Segment Start: INFORMATION PROVIDED

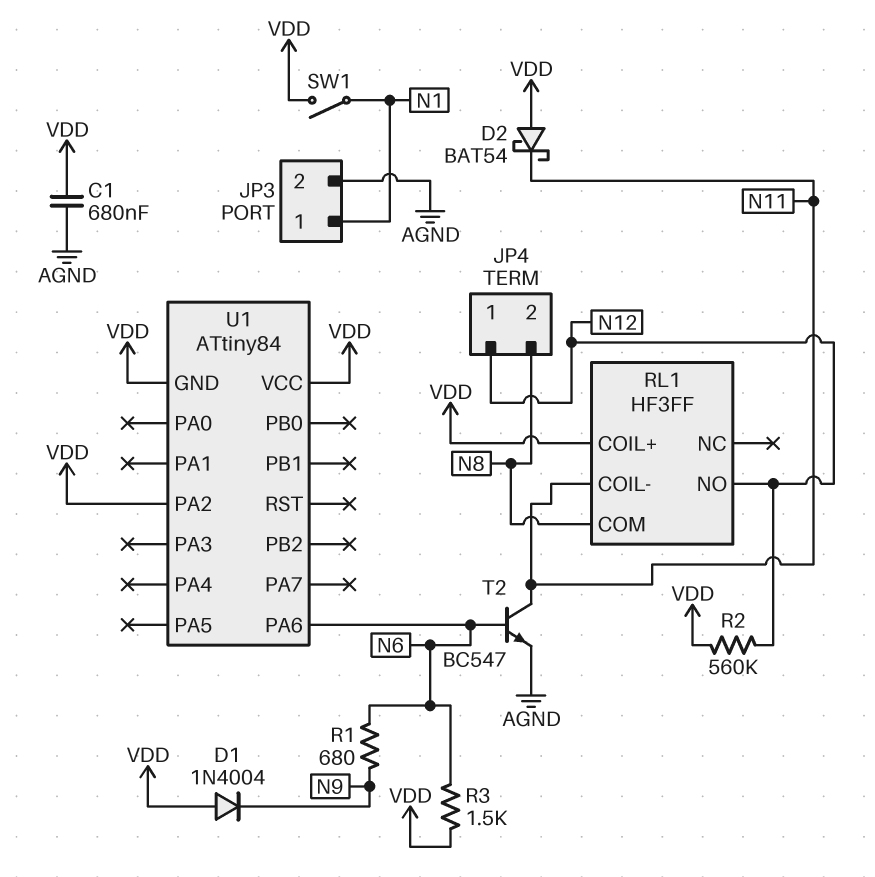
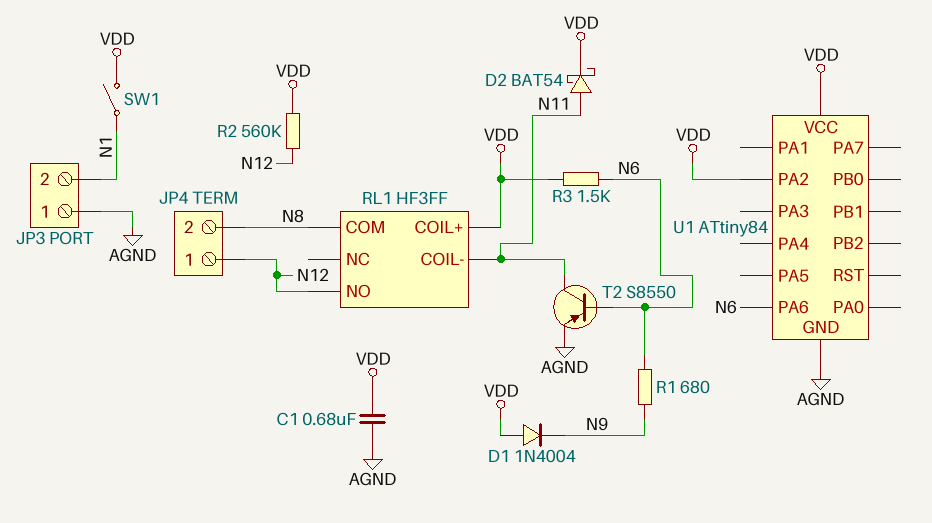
D2: schottky BAT54 (A VDD, K N11) -> schottky BAT54 (A N11, K VDD)
JP3 pin 1: N1 -> AGND
JP3 pin 2: AGND -> N1
T2: NPN BC547 (B N6, C N11, E AGND) -> PNP S8550 (B N6, C N11, E AGND)
U1 pin GND: VDD -> AGND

Segment End: INFORMATION PROVIDED

## [EXERCISE GOAL]
Repeat the listing above word for word and leave its images out.

## [ANSWER TO THIS PROBLEM]
D2: schottky BAT54 (A VDD, K N11) -> schottky BAT54 (A N11, K VDD)
JP3 pin 1: N1 -> AGND
JP3 pin 2: AGND -> N1
T2: NPN BC547 (B N6, C N11, E AGND) -> PNP S8550 (B N6, C N11, E AGND)
U1 pin GND: VDD -> AGND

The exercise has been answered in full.